(Object tracking records)
= = = = = = =

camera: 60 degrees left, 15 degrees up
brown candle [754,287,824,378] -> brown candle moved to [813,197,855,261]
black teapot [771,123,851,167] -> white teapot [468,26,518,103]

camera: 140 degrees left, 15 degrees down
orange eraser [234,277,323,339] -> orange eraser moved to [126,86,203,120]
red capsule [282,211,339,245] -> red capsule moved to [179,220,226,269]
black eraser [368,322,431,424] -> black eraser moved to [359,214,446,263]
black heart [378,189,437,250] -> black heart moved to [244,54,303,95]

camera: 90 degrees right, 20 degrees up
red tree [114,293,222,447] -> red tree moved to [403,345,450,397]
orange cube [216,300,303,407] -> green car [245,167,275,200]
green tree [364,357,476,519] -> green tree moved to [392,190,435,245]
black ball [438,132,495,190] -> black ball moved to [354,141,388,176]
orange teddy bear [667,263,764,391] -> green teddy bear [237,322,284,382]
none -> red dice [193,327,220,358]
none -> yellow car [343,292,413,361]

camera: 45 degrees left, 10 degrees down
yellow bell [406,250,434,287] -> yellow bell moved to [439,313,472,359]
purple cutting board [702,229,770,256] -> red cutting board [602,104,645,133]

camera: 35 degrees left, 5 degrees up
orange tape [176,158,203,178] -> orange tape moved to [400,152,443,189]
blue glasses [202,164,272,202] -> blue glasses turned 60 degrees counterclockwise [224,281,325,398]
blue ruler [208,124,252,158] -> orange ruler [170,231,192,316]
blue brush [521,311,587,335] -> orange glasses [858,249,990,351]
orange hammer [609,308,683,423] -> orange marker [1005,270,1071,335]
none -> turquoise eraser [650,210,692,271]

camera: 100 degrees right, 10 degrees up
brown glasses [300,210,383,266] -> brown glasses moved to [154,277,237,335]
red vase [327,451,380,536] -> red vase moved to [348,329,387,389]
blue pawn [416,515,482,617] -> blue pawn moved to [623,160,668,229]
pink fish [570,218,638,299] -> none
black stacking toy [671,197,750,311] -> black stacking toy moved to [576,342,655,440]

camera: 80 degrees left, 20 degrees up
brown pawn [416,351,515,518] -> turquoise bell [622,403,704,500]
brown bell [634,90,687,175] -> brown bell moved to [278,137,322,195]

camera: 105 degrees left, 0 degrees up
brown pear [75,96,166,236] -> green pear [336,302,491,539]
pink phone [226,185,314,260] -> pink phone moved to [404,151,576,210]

= = = = = = =

ASSIGNMENT
Set down the lines from the one with "orange tape [176,158,203,178]" through the end of the data above. Keep each exactly as written and add no other line.

RESULT OF THIS TASK
orange tape [176,158,203,178] -> orange tape moved to [400,152,443,189]
blue glasses [202,164,272,202] -> blue glasses turned 60 degrees counterclockwise [224,281,325,398]
blue ruler [208,124,252,158] -> orange ruler [170,231,192,316]
blue brush [521,311,587,335] -> orange glasses [858,249,990,351]
orange hammer [609,308,683,423] -> orange marker [1005,270,1071,335]
none -> turquoise eraser [650,210,692,271]

camera: 100 degrees right, 10 degrees up
brown glasses [300,210,383,266] -> brown glasses moved to [154,277,237,335]
red vase [327,451,380,536] -> red vase moved to [348,329,387,389]
blue pawn [416,515,482,617] -> blue pawn moved to [623,160,668,229]
pink fish [570,218,638,299] -> none
black stacking toy [671,197,750,311] -> black stacking toy moved to [576,342,655,440]

camera: 80 degrees left, 20 degrees up
brown pawn [416,351,515,518] -> turquoise bell [622,403,704,500]
brown bell [634,90,687,175] -> brown bell moved to [278,137,322,195]

camera: 105 degrees left, 0 degrees up
brown pear [75,96,166,236] -> green pear [336,302,491,539]
pink phone [226,185,314,260] -> pink phone moved to [404,151,576,210]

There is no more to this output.